Data excerpts
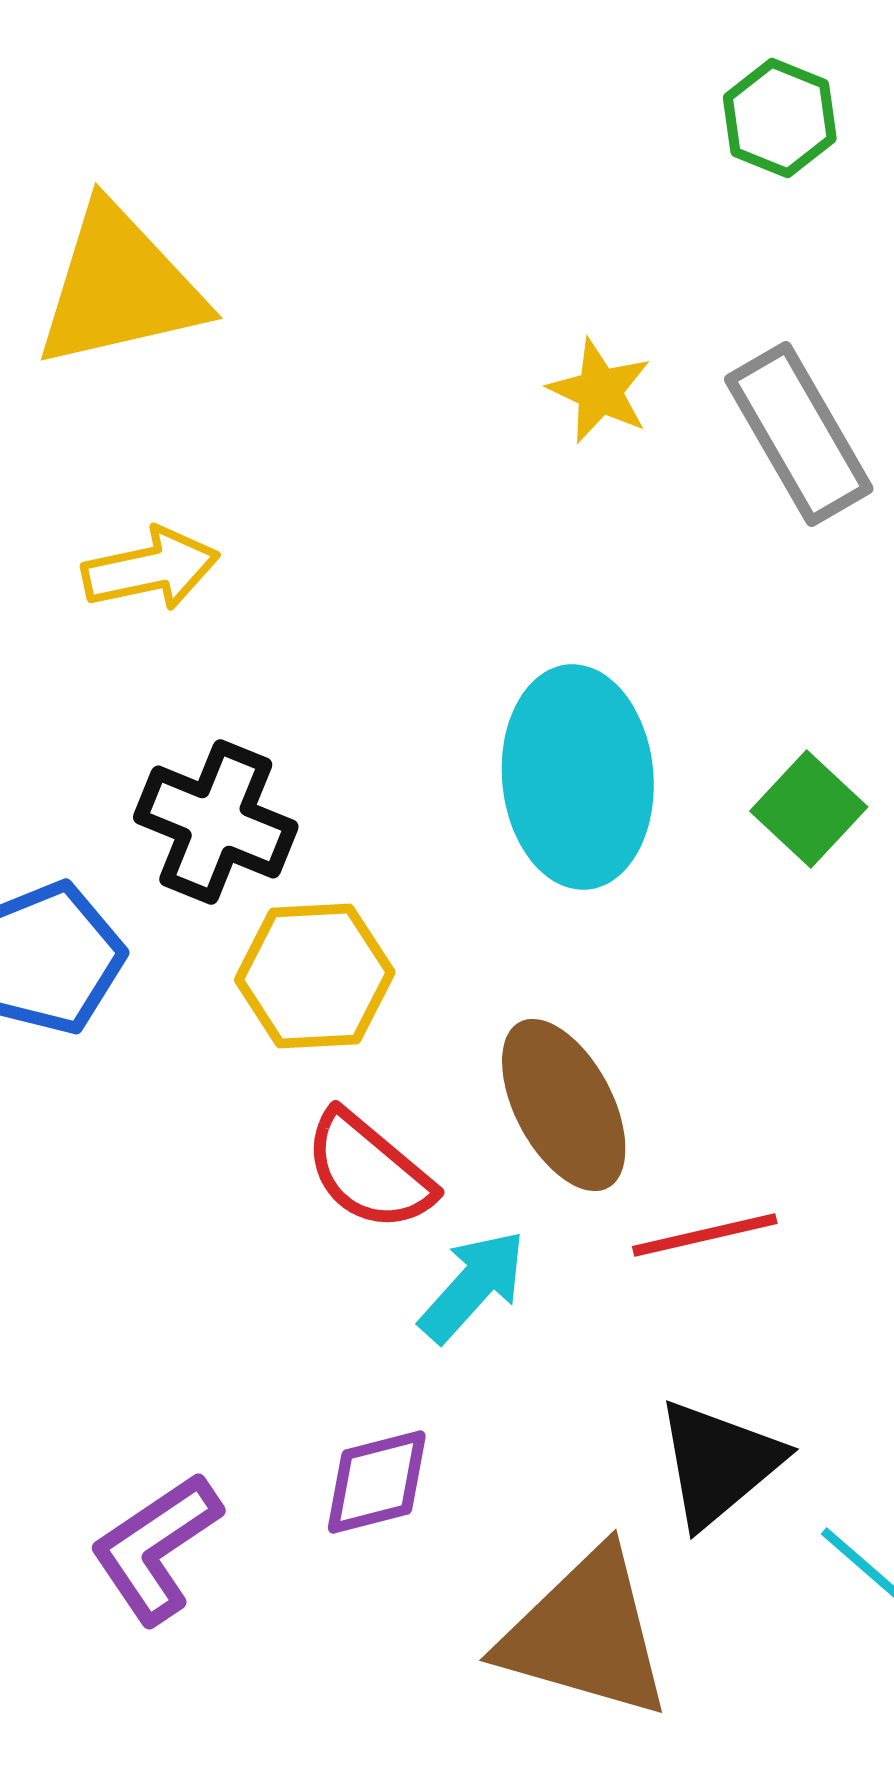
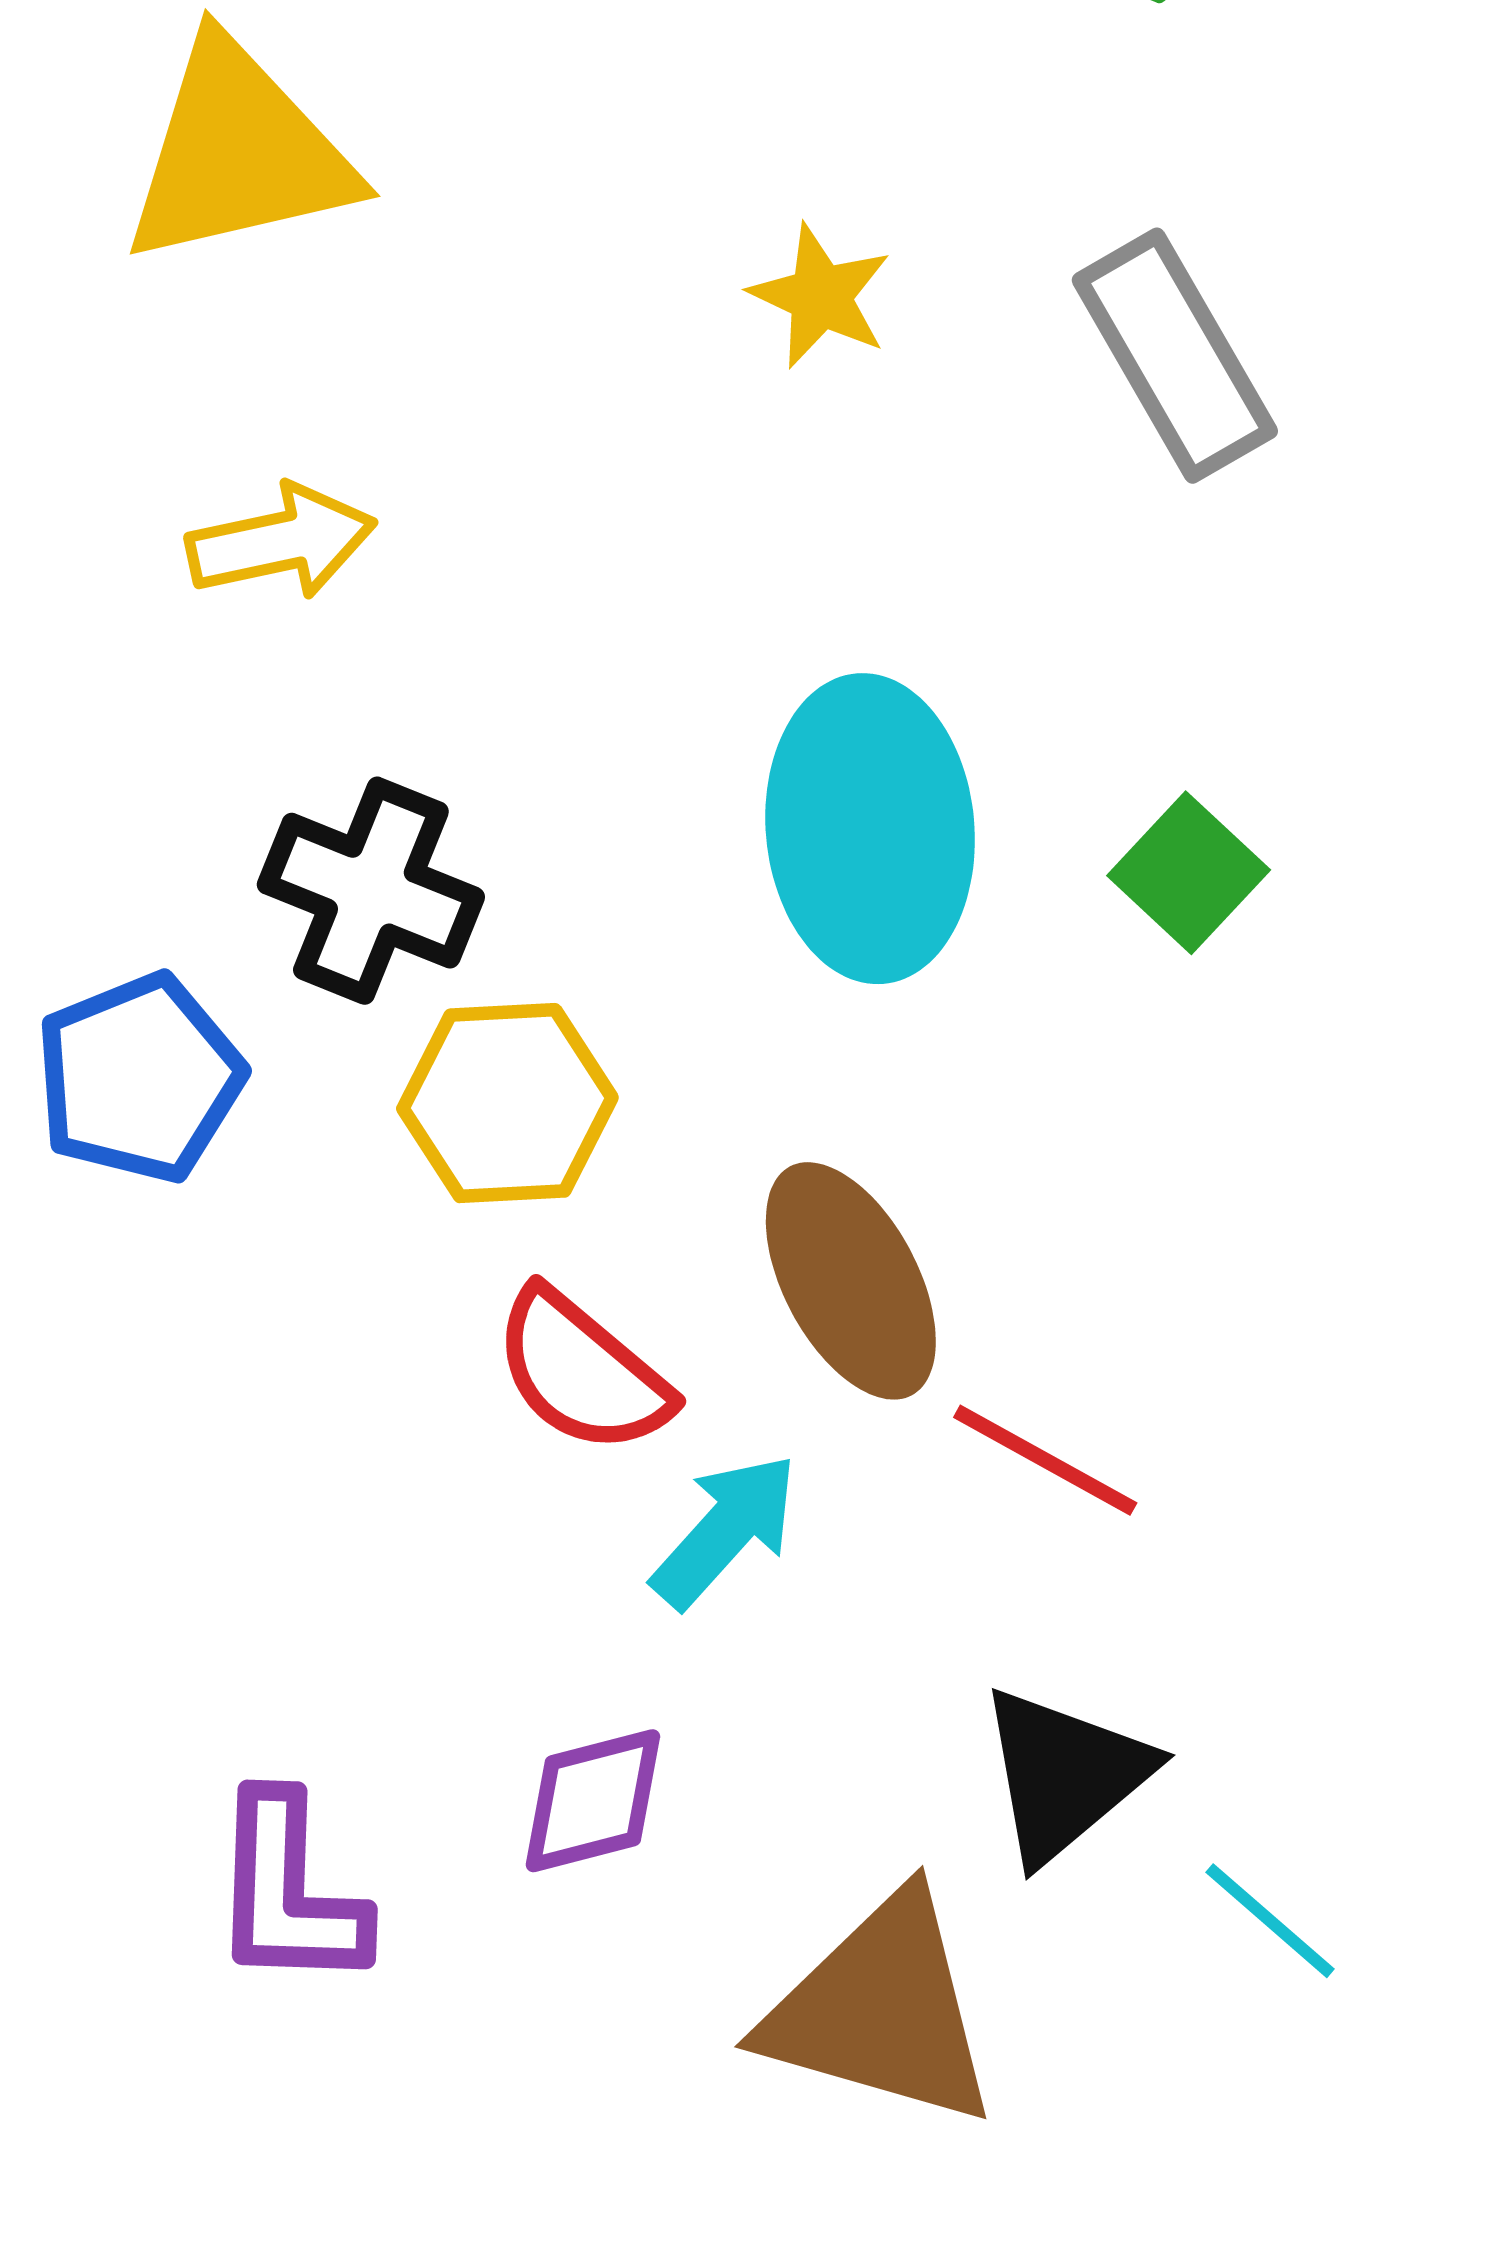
yellow star: (600, 391) -> (820, 296), moved
red line: (705, 1235) -> (1045, 1460), turned 42
purple L-shape: (156, 1548) -> (288, 1892), turned -54

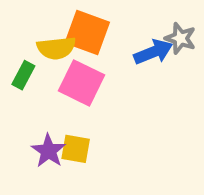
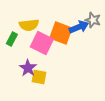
orange square: (87, 33) -> (61, 33), moved
purple star: (49, 151) -> (28, 68), moved

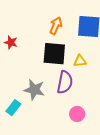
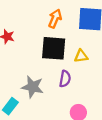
purple semicircle: (65, 82) -> (65, 79), size x0.7

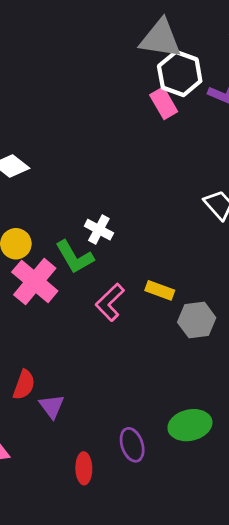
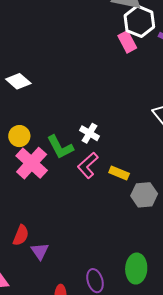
white cross: (99, 230) -> (89, 133), moved
pink L-shape: (110, 302) -> (88, 165), moved
green ellipse: (190, 425) -> (136, 269), turned -76

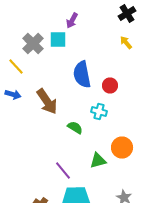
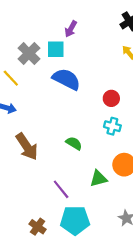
blue semicircle: (82, 74) -> (66, 79), moved, turned 128
brown arrow: (47, 102) -> (27, 146), moved
cyan cross: (99, 112) -> (112, 126), moved

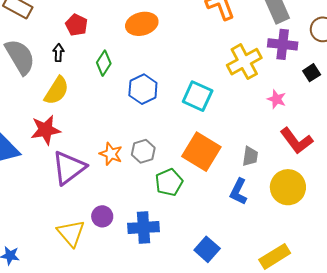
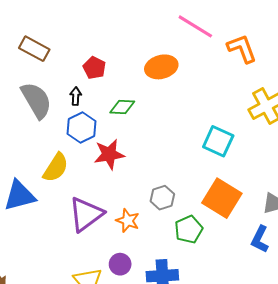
green diamond: (104, 63) -> (122, 107), turned 60
blue hexagon: (143, 89) -> (81, 127), moved
yellow semicircle: (57, 91) -> (56, 168), moved
red star: (46, 130) -> (109, 154), moved
orange star: (111, 154) -> (128, 221), moved

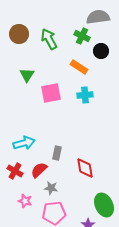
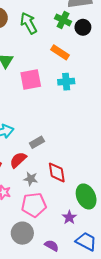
black circle: (101, 51) -> (83, 27), moved
gray rectangle: (57, 153) -> (37, 142), turned 48
red diamond: (85, 168) -> (57, 172), moved

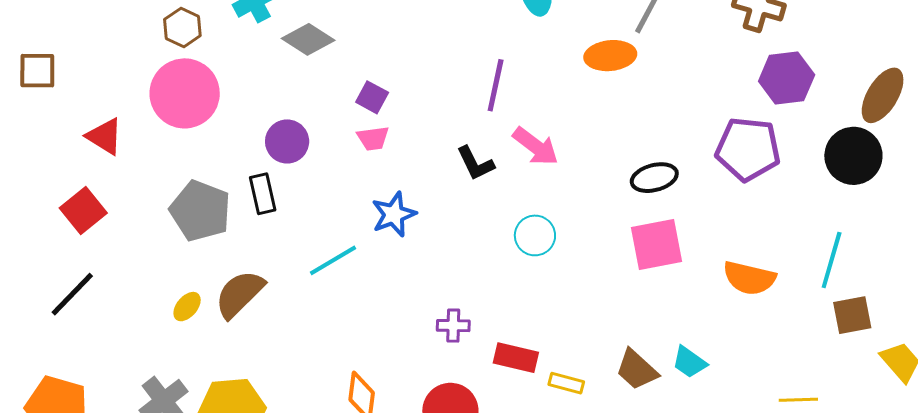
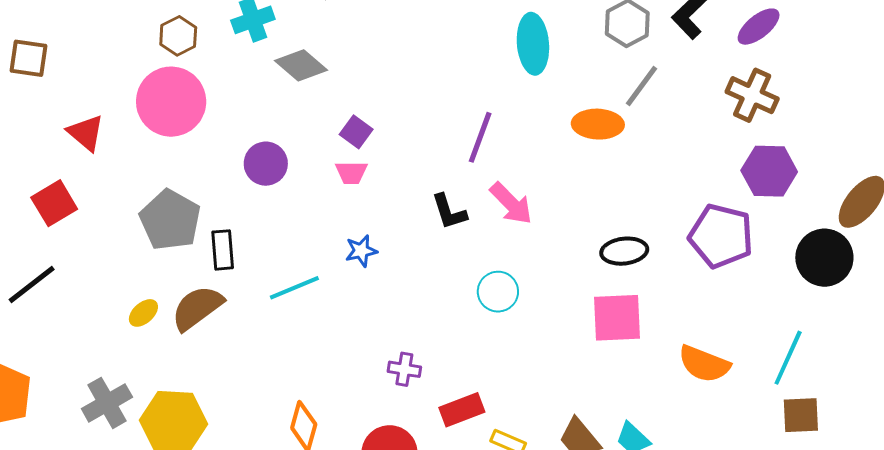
black rectangle: (263, 194) -> (223, 250), moved
blue star: (394, 214) -> (361, 251), size x0.7
red rectangle: (516, 358) -> (462, 410), turned -42

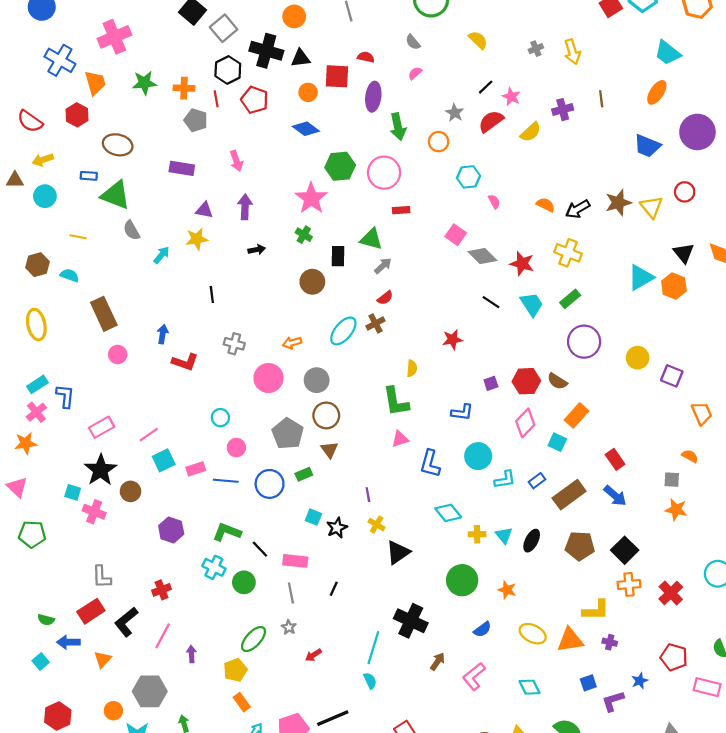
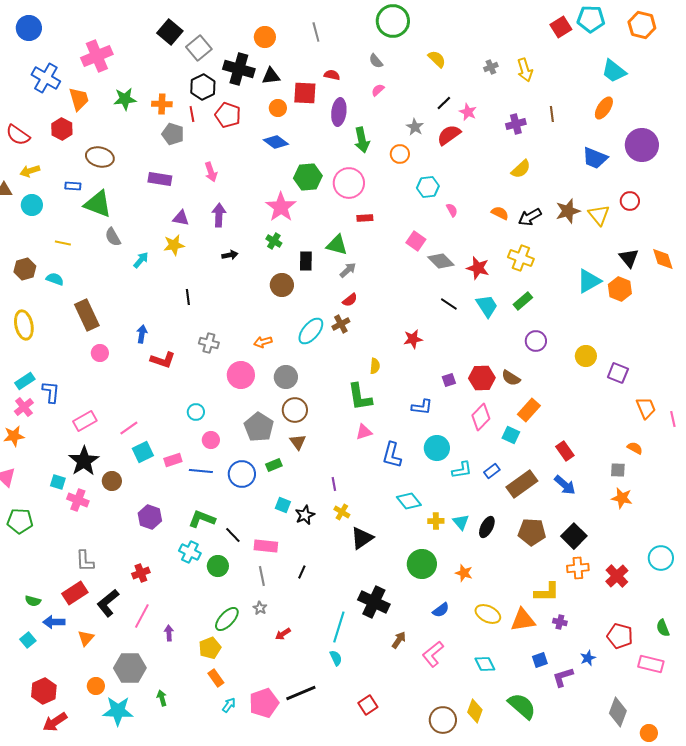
yellow semicircle: (531, 132) -> (521, 169), moved
purple circle: (584, 342) -> (536, 341), size x0.7

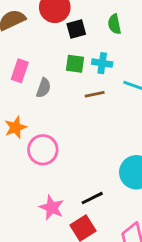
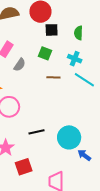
cyan cross: (102, 63) -> (75, 59), moved
black line: (92, 198) -> (36, 132), moved

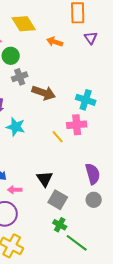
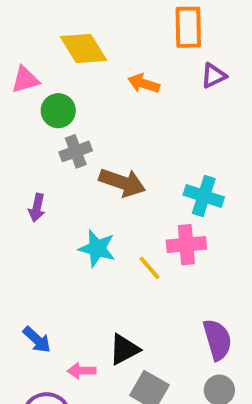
purple triangle: (91, 38) -> (214, 76), turned 40
cyan star: (16, 127) -> (97, 248), moved
black triangle: (45, 179) -> (124, 349), turned 36
pink arrow: (15, 190) -> (82, 371), moved

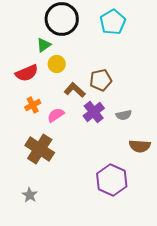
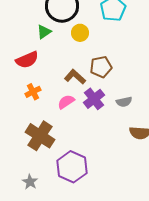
yellow circle: (57, 64) -> (80, 33), moved
pink semicircle: (56, 115) -> (66, 102), moved
purple hexagon: (112, 180) -> (72, 167), moved

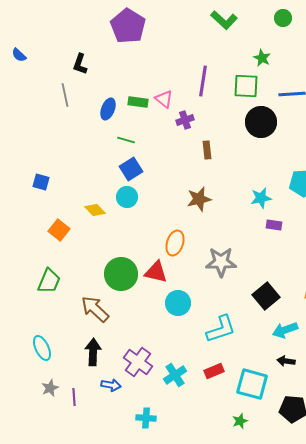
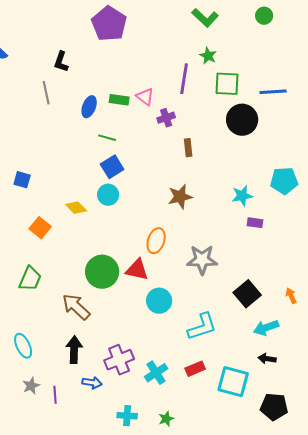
green star: (262, 58) -> (208, 56), moved
purple cross: (138, 362) -> (119, 360), turned 32
green star: (240, 421) -> (166, 419), moved

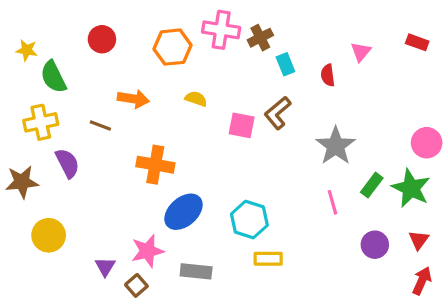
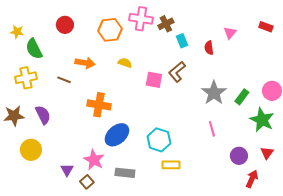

> PROMPT
Could you copy every line from the records that mentions the word "cyan"?

> EXERCISE SOLUTION
cyan cross: (99, 112) -> (112, 126), moved
cyan cross: (102, 63) -> (75, 59), moved
cyan star: (16, 127) -> (97, 248), moved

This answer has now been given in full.